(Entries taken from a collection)
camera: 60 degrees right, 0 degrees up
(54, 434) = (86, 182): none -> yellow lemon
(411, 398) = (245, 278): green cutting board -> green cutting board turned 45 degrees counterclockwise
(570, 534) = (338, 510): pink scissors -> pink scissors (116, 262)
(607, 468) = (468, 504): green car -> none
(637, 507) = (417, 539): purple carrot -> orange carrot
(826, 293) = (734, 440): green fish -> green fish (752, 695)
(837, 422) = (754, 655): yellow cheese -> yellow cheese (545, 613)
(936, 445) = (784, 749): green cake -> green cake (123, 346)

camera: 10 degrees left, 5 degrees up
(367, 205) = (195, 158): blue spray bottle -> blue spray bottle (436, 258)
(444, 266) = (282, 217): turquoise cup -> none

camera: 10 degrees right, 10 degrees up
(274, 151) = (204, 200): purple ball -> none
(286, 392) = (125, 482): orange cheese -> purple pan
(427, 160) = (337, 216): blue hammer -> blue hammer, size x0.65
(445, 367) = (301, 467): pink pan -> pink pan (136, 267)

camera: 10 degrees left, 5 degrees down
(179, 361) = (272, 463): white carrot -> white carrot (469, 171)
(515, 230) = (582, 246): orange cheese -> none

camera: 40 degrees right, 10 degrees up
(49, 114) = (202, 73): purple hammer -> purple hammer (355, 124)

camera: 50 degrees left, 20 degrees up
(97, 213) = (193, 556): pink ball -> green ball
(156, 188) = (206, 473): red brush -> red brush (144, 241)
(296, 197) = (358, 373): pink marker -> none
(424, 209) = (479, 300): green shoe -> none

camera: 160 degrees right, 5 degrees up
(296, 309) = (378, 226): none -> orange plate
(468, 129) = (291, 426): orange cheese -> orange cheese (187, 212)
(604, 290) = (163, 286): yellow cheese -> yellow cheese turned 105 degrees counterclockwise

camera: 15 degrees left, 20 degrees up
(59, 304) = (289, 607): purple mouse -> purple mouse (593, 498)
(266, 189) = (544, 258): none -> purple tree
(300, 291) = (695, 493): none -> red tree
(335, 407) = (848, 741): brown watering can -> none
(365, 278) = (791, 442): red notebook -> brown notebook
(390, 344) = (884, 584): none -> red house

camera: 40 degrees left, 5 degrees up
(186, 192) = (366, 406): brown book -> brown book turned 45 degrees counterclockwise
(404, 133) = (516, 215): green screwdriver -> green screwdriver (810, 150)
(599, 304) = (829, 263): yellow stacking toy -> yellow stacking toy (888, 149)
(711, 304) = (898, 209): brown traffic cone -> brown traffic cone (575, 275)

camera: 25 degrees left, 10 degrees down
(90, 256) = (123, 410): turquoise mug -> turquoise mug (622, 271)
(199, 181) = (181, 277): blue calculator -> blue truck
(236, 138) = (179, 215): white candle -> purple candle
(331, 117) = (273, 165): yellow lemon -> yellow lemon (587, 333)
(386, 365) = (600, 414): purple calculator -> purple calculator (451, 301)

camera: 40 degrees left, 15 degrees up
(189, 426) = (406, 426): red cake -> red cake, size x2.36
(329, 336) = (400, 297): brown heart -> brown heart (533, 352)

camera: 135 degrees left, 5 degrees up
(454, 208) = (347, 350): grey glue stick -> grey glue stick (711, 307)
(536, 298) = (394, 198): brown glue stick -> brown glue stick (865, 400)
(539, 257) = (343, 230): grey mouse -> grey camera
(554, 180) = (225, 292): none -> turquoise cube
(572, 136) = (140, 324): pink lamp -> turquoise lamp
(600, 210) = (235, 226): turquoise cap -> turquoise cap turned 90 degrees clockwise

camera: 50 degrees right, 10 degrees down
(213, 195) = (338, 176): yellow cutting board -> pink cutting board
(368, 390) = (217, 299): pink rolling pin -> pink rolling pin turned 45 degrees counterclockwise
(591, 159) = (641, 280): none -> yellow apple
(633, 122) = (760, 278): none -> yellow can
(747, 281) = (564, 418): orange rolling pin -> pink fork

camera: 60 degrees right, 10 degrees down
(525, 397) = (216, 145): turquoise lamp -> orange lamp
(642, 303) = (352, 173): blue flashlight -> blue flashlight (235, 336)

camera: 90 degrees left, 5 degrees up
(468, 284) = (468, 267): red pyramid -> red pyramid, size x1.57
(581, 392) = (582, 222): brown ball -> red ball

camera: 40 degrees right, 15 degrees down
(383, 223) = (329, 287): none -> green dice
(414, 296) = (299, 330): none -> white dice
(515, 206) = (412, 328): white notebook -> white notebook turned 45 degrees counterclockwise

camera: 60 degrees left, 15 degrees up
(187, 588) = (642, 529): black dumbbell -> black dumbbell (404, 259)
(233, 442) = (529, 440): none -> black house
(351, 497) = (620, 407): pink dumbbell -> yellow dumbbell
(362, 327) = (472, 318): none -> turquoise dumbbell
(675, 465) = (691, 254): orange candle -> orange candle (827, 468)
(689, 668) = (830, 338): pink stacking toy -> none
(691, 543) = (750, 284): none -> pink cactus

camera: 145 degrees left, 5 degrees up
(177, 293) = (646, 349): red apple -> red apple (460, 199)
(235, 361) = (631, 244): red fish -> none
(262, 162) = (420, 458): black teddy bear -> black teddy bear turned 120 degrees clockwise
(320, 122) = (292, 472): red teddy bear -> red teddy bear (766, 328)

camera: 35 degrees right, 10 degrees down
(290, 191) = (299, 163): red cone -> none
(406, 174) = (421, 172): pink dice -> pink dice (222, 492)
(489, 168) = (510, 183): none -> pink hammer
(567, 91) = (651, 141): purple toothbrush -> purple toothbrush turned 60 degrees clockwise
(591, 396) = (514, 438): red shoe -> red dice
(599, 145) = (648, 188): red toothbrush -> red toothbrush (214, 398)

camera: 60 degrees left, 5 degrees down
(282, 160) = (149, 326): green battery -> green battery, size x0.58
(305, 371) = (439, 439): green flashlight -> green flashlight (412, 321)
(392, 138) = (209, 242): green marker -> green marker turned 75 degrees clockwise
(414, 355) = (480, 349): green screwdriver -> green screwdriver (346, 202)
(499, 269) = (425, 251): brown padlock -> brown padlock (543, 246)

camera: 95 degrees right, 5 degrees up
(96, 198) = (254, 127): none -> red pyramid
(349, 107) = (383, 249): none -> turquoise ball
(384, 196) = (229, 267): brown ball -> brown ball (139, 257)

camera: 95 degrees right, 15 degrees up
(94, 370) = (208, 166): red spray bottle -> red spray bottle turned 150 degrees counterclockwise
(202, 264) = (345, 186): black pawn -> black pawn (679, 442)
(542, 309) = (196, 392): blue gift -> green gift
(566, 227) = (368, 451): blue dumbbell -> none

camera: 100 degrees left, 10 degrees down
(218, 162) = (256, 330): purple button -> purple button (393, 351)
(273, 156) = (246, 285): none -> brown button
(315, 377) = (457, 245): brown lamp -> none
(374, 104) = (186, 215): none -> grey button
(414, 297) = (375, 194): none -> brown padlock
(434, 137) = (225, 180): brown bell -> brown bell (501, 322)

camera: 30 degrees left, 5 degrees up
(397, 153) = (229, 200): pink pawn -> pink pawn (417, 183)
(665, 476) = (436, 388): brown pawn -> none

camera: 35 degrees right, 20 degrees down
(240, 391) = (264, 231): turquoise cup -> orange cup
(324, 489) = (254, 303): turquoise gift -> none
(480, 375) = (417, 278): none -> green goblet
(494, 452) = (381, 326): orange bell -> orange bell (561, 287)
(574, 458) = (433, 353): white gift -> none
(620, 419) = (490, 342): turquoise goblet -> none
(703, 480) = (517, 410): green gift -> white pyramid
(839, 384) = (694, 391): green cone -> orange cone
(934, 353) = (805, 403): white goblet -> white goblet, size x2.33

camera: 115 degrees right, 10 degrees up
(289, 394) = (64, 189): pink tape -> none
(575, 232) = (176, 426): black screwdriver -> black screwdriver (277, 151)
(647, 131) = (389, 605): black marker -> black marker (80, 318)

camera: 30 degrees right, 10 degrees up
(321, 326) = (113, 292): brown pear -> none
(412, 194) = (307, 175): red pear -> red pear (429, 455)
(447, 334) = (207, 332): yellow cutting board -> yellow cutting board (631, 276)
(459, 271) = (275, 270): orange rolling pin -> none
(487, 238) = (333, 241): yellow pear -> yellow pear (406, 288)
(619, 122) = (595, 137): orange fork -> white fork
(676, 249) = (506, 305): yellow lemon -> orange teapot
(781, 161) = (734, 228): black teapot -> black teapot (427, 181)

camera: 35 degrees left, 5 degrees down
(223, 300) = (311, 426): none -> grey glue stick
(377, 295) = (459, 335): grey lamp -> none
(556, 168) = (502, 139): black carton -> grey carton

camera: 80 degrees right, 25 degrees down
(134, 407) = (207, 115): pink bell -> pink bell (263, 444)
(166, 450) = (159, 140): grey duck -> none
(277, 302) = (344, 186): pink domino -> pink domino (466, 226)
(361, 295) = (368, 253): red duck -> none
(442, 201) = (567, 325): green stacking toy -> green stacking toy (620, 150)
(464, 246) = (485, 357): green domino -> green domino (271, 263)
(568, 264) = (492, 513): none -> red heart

[What the task requires]
Copy exactly the stretch of data above from the line with "(536, 298) = (394, 198): brown" through the line with "camera: 50 degrees right, 10 degrees down", and omit all other lines.

[Solution]
(536, 298) = (394, 198): brown glue stick -> brown glue stick (865, 400)
(539, 257) = (343, 230): grey mouse -> grey camera
(554, 180) = (225, 292): none -> turquoise cube
(572, 136) = (140, 324): pink lamp -> turquoise lamp
(600, 210) = (235, 226): turquoise cap -> turquoise cap turned 90 degrees clockwise

camera: 50 degrees right, 10 degrees down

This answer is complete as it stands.